EXERCISE DIRECTIONS.
The data below should be retyped exactly, with the pictures left out.
[RECORDED INFORMATION — start]
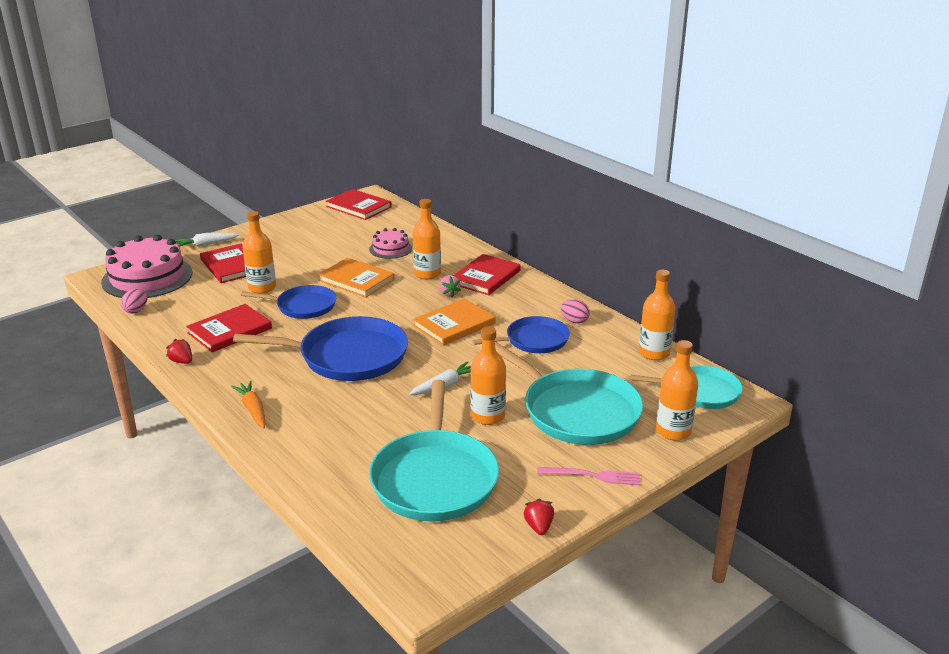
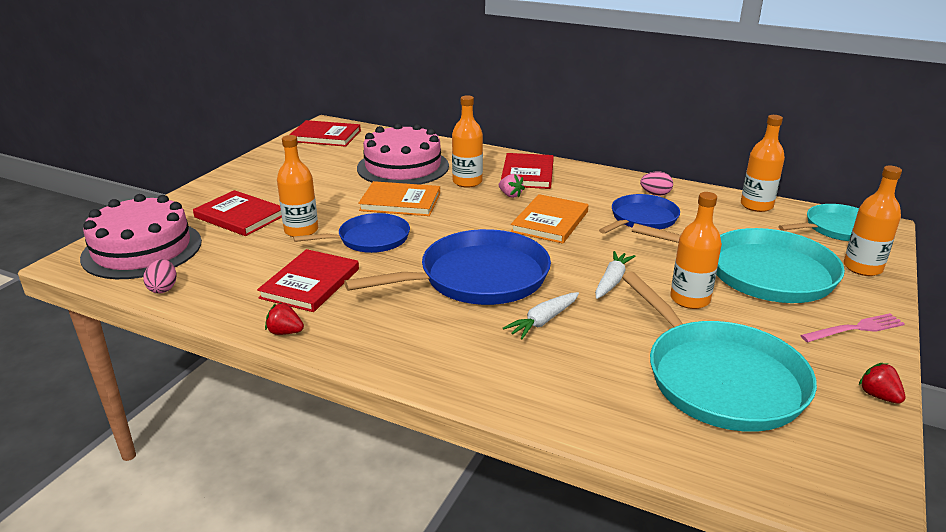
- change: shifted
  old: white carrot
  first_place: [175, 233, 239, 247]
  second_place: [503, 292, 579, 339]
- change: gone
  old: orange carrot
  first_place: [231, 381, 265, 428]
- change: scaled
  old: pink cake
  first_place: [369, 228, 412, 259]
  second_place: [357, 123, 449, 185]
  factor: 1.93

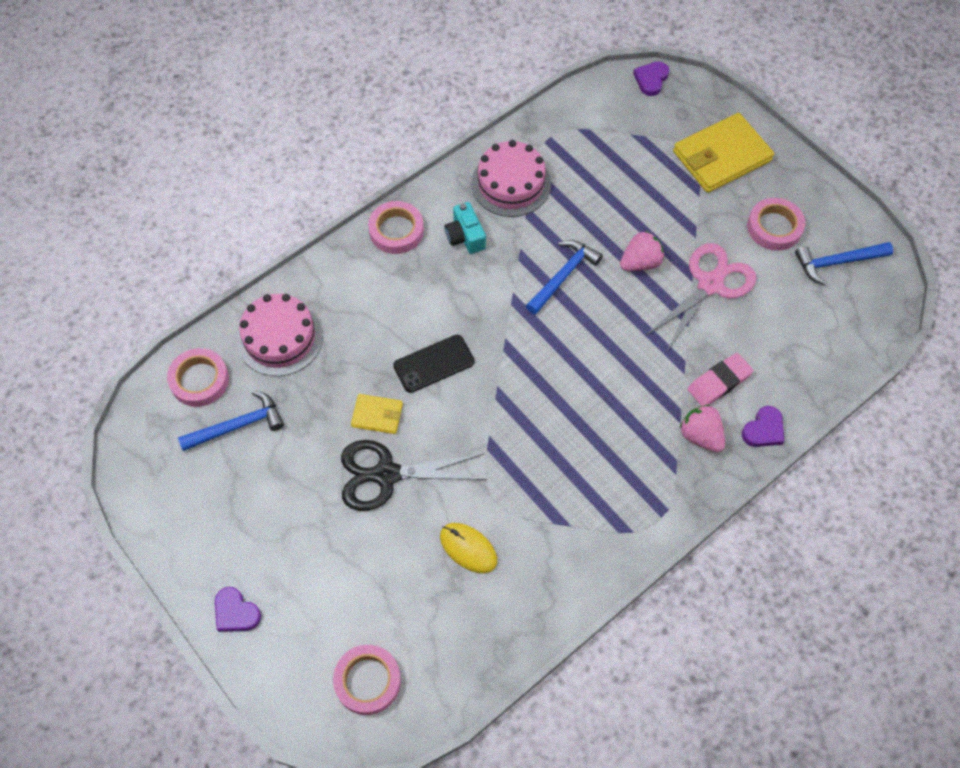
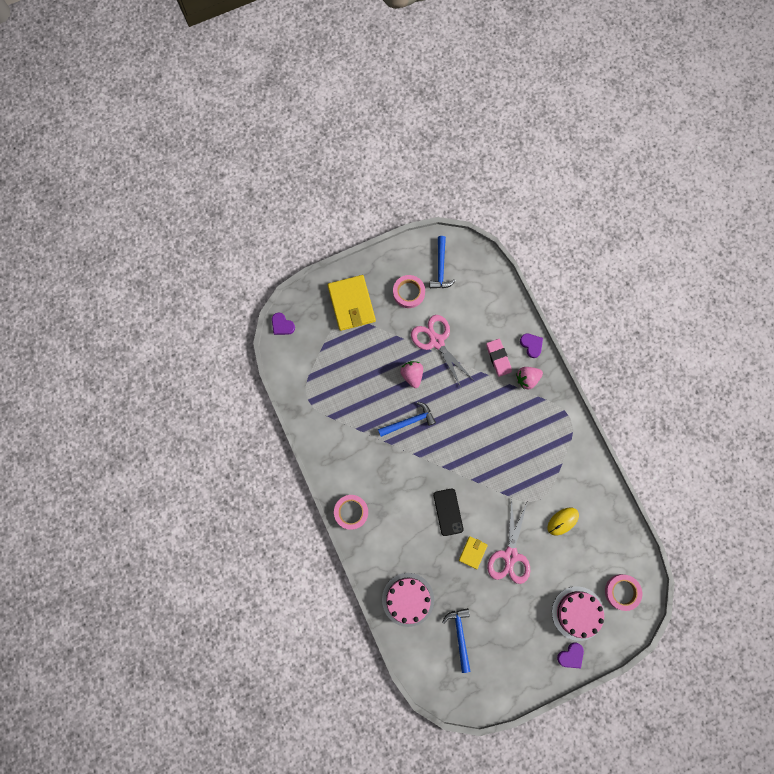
- change: gone
  old: pink tape
  first_place: [167, 348, 229, 407]
- change: repainted
  old: black scissors
  new: pink scissors
  first_place: [341, 440, 487, 511]
  second_place: [487, 498, 530, 584]
- change: gone
  old: turquoise camera
  first_place: [444, 202, 486, 254]
- change: shifted
  old: pink cake
  first_place: [471, 140, 551, 217]
  second_place: [552, 586, 604, 641]
- change: rotated
  old: blue hammer
  first_place: [526, 240, 603, 315]
  second_place: [378, 402, 436, 437]
  degrees: 105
[RECORDED INFORMATION — finish]
OUTPUT FOR THIS EXERCISE.
- change: shifted
  old: white carrot
  first_place: [175, 233, 239, 247]
  second_place: [503, 292, 579, 339]
- change: gone
  old: orange carrot
  first_place: [231, 381, 265, 428]
- change: scaled
  old: pink cake
  first_place: [369, 228, 412, 259]
  second_place: [357, 123, 449, 185]
  factor: 1.93

- change: gone
  old: pink tape
  first_place: [167, 348, 229, 407]
- change: repainted
  old: black scissors
  new: pink scissors
  first_place: [341, 440, 487, 511]
  second_place: [487, 498, 530, 584]
- change: gone
  old: turquoise camera
  first_place: [444, 202, 486, 254]
- change: shifted
  old: pink cake
  first_place: [471, 140, 551, 217]
  second_place: [552, 586, 604, 641]
- change: rotated
  old: blue hammer
  first_place: [526, 240, 603, 315]
  second_place: [378, 402, 436, 437]
  degrees: 105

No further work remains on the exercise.